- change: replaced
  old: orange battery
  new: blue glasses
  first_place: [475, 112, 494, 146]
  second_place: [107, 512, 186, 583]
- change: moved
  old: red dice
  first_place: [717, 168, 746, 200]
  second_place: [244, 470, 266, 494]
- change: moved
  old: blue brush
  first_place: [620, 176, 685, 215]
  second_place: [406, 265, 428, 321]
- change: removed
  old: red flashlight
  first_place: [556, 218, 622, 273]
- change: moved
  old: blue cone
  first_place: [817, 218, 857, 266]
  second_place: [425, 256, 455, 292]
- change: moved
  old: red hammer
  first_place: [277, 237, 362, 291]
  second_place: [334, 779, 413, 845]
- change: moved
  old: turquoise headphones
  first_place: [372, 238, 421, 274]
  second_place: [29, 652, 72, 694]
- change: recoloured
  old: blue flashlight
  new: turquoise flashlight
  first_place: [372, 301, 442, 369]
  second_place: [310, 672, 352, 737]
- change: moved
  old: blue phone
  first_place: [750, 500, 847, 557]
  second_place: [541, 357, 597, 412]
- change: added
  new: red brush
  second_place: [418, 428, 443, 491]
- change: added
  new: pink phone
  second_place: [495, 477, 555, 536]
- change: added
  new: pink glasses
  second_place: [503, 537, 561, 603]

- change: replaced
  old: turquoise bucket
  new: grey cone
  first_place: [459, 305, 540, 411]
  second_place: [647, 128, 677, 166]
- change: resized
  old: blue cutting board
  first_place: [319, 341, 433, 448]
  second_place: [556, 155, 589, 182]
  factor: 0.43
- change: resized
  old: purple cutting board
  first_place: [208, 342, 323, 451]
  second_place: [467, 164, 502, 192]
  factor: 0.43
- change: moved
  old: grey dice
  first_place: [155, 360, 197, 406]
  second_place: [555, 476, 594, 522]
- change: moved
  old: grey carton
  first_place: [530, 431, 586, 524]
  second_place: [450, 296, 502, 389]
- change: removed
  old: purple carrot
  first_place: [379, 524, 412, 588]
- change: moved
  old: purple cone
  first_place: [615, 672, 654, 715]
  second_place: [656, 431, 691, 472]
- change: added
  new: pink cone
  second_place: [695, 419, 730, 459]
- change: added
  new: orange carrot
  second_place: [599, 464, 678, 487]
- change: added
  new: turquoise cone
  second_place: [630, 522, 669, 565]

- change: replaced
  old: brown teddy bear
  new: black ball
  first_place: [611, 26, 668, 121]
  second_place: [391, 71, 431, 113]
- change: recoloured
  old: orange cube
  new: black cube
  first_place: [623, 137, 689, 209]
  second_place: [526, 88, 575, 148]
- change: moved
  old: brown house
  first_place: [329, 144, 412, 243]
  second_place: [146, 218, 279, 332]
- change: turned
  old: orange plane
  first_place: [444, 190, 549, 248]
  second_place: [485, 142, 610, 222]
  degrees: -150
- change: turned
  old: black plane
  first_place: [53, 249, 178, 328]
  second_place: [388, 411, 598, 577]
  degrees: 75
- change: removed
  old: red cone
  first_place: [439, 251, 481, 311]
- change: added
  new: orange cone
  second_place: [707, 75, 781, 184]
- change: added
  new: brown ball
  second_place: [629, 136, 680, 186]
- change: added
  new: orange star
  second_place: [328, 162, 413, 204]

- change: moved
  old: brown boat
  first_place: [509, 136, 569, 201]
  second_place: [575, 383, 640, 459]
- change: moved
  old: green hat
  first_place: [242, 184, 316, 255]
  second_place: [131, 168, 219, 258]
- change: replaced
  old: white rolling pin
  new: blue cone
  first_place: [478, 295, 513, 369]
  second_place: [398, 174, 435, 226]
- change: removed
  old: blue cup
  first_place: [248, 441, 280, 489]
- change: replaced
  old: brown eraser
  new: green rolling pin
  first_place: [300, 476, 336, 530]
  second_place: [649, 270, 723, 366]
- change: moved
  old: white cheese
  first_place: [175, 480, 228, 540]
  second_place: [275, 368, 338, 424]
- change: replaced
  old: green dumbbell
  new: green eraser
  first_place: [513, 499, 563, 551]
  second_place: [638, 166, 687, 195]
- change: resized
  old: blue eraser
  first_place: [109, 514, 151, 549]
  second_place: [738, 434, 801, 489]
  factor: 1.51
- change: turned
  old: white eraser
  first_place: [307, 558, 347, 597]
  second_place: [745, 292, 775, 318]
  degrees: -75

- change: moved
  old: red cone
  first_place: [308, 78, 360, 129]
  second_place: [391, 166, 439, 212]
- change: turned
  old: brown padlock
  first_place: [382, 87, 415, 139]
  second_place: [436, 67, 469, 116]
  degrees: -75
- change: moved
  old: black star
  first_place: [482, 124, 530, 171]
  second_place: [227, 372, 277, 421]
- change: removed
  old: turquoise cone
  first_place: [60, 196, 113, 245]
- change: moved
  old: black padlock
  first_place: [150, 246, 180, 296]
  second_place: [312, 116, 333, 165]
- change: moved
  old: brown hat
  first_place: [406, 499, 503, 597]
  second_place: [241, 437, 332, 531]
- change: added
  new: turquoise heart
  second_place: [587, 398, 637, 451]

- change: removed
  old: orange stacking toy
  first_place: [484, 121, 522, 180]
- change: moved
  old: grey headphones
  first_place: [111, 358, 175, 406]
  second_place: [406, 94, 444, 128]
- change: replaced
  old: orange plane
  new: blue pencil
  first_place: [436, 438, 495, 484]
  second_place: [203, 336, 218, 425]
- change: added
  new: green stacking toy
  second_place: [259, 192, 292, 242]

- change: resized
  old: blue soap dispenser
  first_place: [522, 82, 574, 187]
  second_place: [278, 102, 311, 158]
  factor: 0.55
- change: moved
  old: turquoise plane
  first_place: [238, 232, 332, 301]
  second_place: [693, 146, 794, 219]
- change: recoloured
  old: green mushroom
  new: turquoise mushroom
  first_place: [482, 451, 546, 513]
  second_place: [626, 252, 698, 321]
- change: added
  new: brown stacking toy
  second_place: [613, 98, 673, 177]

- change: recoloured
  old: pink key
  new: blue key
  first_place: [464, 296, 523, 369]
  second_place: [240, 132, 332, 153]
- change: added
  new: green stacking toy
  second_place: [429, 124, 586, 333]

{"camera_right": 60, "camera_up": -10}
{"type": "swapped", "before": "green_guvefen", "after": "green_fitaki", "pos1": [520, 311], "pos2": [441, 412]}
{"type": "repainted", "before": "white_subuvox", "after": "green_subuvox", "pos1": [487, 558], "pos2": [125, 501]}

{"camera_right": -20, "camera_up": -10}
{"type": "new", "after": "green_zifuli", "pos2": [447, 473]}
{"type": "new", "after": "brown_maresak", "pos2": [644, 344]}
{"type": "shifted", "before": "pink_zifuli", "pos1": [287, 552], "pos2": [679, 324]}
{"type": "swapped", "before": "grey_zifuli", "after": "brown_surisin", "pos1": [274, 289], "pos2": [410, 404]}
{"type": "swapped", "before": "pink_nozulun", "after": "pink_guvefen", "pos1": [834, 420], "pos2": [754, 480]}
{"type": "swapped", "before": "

· · ·

Every line from the start of the material above through the line that contains "old: blue flashlight" must be written out exactly, with both ends included.

(The answer)
- change: replaced
  old: orange battery
  new: blue glasses
  first_place: [475, 112, 494, 146]
  second_place: [107, 512, 186, 583]
- change: moved
  old: red dice
  first_place: [717, 168, 746, 200]
  second_place: [244, 470, 266, 494]
- change: moved
  old: blue brush
  first_place: [620, 176, 685, 215]
  second_place: [406, 265, 428, 321]
- change: removed
  old: red flashlight
  first_place: [556, 218, 622, 273]
- change: moved
  old: blue cone
  first_place: [817, 218, 857, 266]
  second_place: [425, 256, 455, 292]
- change: moved
  old: red hammer
  first_place: [277, 237, 362, 291]
  second_place: [334, 779, 413, 845]
- change: moved
  old: turquoise headphones
  first_place: [372, 238, 421, 274]
  second_place: [29, 652, 72, 694]
- change: recoloured
  old: blue flashlight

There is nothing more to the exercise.